### TRY IT
Your answer should be the lines below from the one with "R7: none -> 22 (BUF, VA)" to the one with "U102 pin SCL: SCL -> VA", both included, given again exactly and with nothing added.

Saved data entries
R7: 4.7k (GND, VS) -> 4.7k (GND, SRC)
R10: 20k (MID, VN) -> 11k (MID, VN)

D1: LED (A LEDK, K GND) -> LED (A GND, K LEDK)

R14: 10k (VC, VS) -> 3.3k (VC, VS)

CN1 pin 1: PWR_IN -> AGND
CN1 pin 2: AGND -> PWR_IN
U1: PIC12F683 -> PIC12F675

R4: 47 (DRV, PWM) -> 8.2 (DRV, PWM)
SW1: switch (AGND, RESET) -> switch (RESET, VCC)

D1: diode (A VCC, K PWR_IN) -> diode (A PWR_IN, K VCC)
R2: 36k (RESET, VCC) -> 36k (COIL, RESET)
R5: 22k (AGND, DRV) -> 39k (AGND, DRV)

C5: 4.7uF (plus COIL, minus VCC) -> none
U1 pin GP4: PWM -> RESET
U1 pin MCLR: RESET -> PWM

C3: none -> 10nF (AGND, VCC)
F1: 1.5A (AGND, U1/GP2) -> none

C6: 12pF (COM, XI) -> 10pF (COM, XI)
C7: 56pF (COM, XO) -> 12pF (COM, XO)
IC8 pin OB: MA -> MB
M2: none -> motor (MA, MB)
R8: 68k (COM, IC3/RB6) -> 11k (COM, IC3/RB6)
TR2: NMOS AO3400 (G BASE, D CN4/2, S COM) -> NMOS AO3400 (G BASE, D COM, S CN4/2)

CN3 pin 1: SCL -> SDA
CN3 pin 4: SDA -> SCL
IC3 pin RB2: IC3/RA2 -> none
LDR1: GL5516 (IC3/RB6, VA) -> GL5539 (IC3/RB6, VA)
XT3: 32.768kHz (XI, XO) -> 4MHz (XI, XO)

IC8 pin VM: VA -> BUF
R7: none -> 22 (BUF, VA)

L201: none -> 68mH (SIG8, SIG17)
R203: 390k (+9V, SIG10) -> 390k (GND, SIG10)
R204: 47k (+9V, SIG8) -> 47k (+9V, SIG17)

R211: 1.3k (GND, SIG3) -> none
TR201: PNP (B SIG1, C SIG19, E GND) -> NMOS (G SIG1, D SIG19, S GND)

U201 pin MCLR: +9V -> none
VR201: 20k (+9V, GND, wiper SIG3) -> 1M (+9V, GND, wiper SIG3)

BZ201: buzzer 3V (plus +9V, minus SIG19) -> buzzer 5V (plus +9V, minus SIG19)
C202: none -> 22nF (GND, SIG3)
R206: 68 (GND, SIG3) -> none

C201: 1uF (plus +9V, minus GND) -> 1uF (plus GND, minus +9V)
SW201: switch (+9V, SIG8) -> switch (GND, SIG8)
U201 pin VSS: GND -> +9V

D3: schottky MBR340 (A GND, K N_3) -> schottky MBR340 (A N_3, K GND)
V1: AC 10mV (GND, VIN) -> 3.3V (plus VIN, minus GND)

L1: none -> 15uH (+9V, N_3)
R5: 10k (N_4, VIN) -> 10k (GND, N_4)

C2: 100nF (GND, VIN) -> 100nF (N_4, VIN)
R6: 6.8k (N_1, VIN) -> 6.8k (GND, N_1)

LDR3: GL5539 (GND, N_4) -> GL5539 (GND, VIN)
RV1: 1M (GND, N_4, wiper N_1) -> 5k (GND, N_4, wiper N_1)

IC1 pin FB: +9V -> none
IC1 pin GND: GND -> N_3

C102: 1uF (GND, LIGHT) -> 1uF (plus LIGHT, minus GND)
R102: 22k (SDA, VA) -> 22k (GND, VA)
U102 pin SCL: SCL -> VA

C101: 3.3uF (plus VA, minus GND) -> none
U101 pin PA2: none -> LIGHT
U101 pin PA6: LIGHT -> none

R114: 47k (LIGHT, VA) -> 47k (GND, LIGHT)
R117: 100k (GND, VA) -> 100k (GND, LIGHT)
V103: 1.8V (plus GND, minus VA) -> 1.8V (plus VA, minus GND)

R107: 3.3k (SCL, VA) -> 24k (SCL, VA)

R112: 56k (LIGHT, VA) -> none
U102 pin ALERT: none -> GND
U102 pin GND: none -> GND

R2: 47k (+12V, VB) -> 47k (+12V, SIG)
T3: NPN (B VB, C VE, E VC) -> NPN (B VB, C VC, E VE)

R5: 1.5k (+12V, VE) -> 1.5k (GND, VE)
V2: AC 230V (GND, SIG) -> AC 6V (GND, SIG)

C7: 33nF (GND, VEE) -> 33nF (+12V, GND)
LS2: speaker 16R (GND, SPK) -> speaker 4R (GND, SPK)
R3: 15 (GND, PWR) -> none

### RESULT OF THIS TASK
R7: none -> 22 (BUF, VA)

L201: none -> 68mH (SIG8, SIG17)
R203: 390k (+9V, SIG10) -> 390k (GND, SIG10)
R204: 47k (+9V, SIG8) -> 47k (+9V, SIG17)

R211: 1.3k (GND, SIG3) -> none
TR201: PNP (B SIG1, C SIG19, E GND) -> NMOS (G SIG1, D SIG19, S GND)

U201 pin MCLR: +9V -> none
VR201: 20k (+9V, GND, wiper SIG3) -> 1M (+9V, GND, wiper SIG3)

BZ201: buzzer 3V (plus +9V, minus SIG19) -> buzzer 5V (plus +9V, minus SIG19)
C202: none -> 22nF (GND, SIG3)
R206: 68 (GND, SIG3) -> none

C201: 1uF (plus +9V, minus GND) -> 1uF (plus GND, minus +9V)
SW201: switch (+9V, SIG8) -> switch (GND, SIG8)
U201 pin VSS: GND -> +9V

D3: schottky MBR340 (A GND, K N_3) -> schottky MBR340 (A N_3, K GND)
V1: AC 10mV (GND, VIN) -> 3.3V (plus VIN, minus GND)

L1: none -> 15uH (+9V, N_3)
R5: 10k (N_4, VIN) -> 10k (GND, N_4)

C2: 100nF (GND, VIN) -> 100nF (N_4, VIN)
R6: 6.8k (N_1, VIN) -> 6.8k (GND, N_1)

LDR3: GL5539 (GND, N_4) -> GL5539 (GND, VIN)
RV1: 1M (GND, N_4, wiper N_1) -> 5k (GND, N_4, wiper N_1)

IC1 pin FB: +9V -> none
IC1 pin GND: GND -> N_3

C102: 1uF (GND, LIGHT) -> 1uF (plus LIGHT, minus GND)
R102: 22k (SDA, VA) -> 22k (GND, VA)
U102 pin SCL: SCL -> VA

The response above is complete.